• [Work to be completed] Please reproduce the data exactly and omit the pictures.

• [Supplied material]
* * * * * * * * *

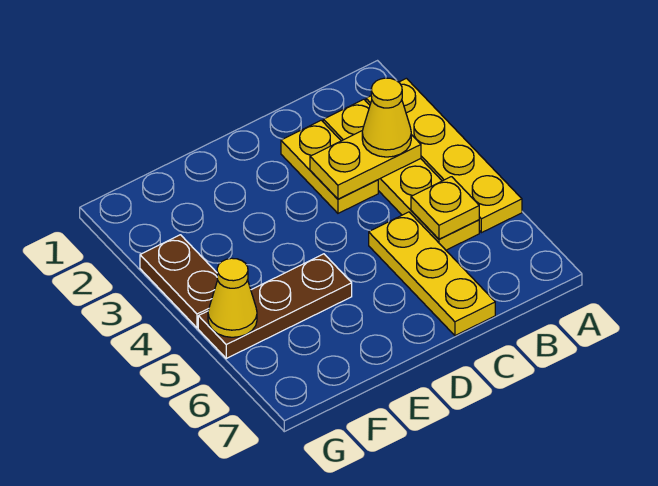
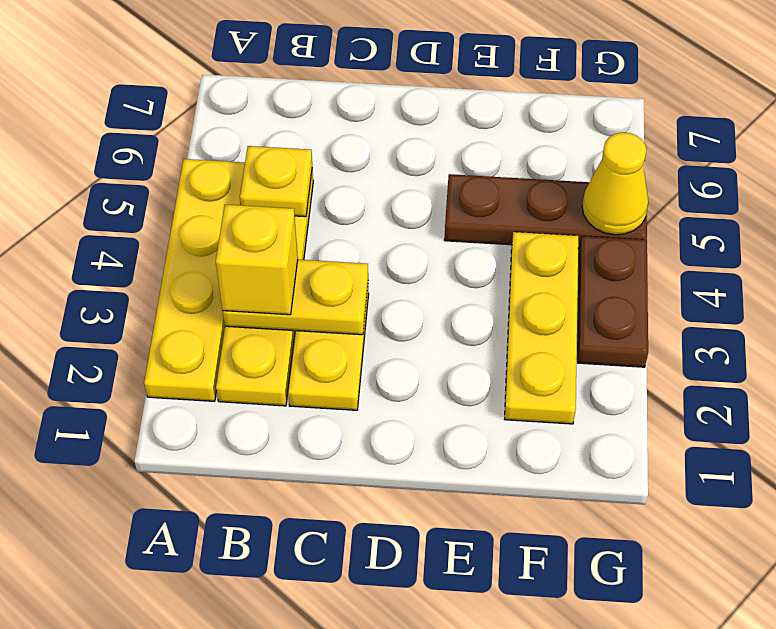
yellow cone B3 level 3 -> yellow brick B3 level 3
yellow plate C5:C7 level 1 -> yellow plate F2:F4 level 1

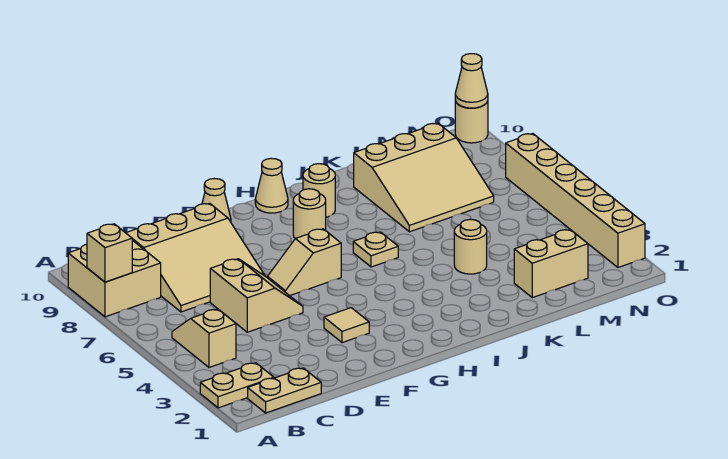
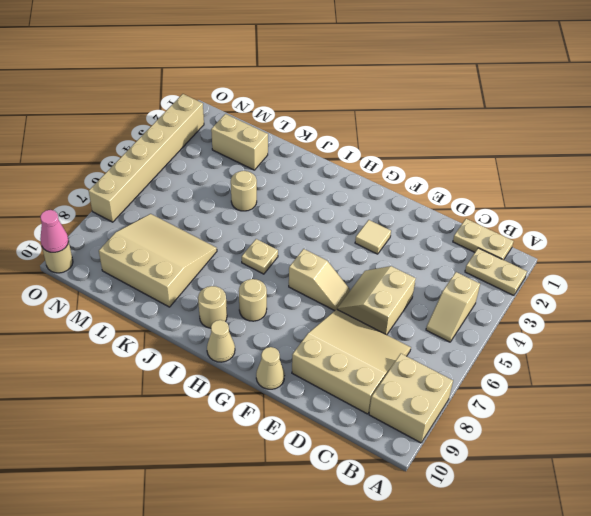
tan brick A8 level 2 -> none
tan cone O10 level 2 -> pink cone O10 level 2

* * * * * * * * *

• [Response to the task]
yellow cone B3 level 3 -> yellow brick B3 level 3
yellow plate C5:C7 level 1 -> yellow plate F2:F4 level 1

tan brick A8 level 2 -> none
tan cone O10 level 2 -> pink cone O10 level 2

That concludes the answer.